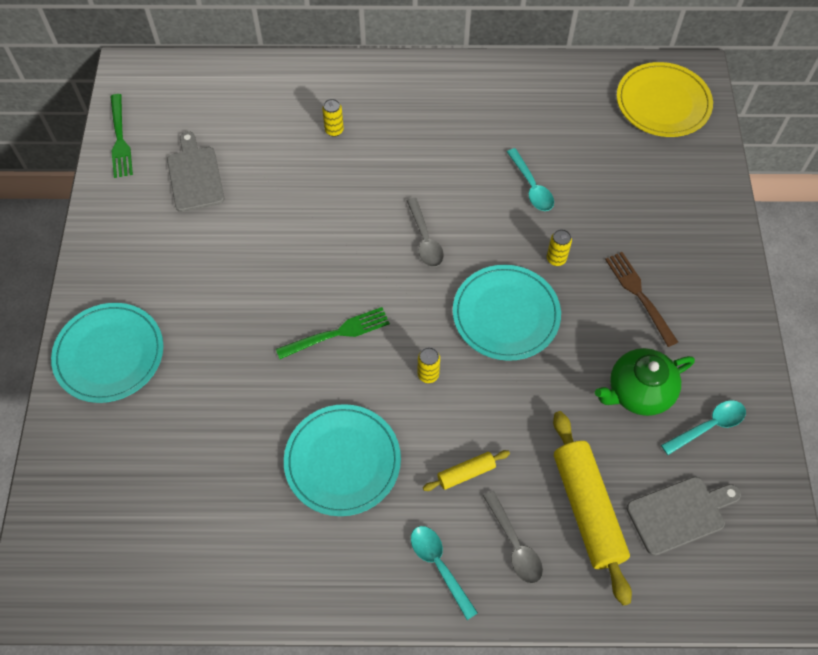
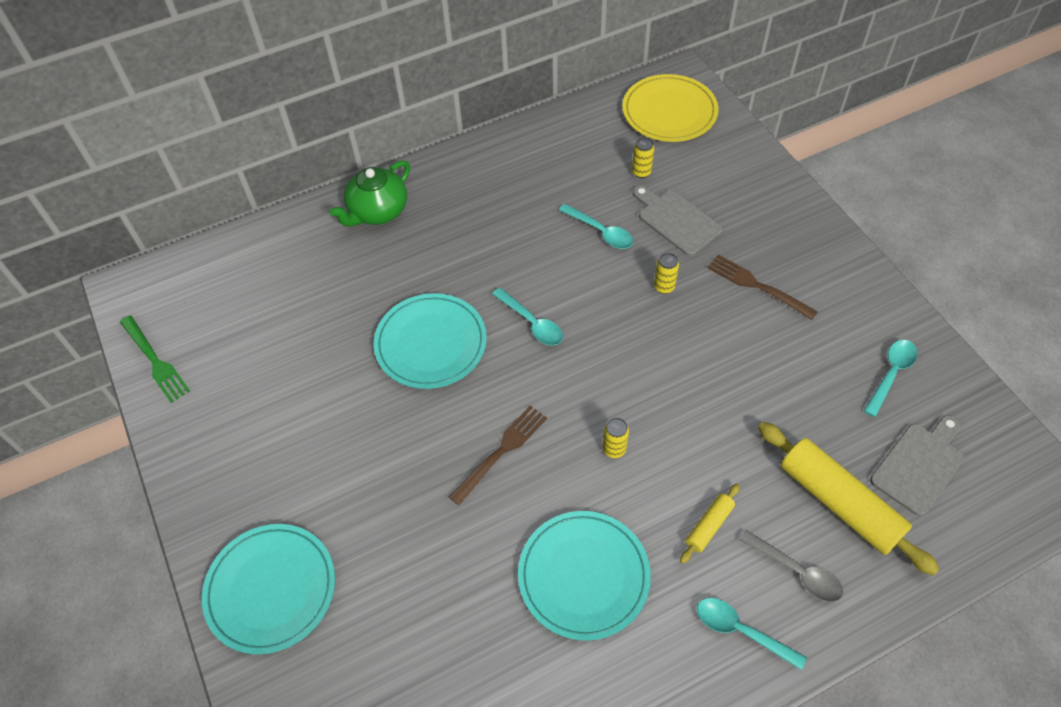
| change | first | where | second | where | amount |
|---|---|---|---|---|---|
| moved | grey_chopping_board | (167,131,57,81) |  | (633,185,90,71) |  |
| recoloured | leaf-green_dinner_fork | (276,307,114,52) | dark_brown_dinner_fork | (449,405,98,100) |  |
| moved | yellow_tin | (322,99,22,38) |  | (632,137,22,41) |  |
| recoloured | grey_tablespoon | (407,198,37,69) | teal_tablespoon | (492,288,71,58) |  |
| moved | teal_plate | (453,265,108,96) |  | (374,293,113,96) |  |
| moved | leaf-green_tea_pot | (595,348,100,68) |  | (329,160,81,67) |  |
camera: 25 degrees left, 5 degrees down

• _Problem requirements_
All lines of the entries containing the string "moved" must be shown in full.

• _Answer for the task_
| moved | grey_chopping_board | (167,131,57,81) |  | (633,185,90,71) |  |
| moved | yellow_tin | (322,99,22,38) |  | (632,137,22,41) |  |
| moved | teal_plate | (453,265,108,96) |  | (374,293,113,96) |  |
| moved | leaf-green_tea_pot | (595,348,100,68) |  | (329,160,81,67) |  |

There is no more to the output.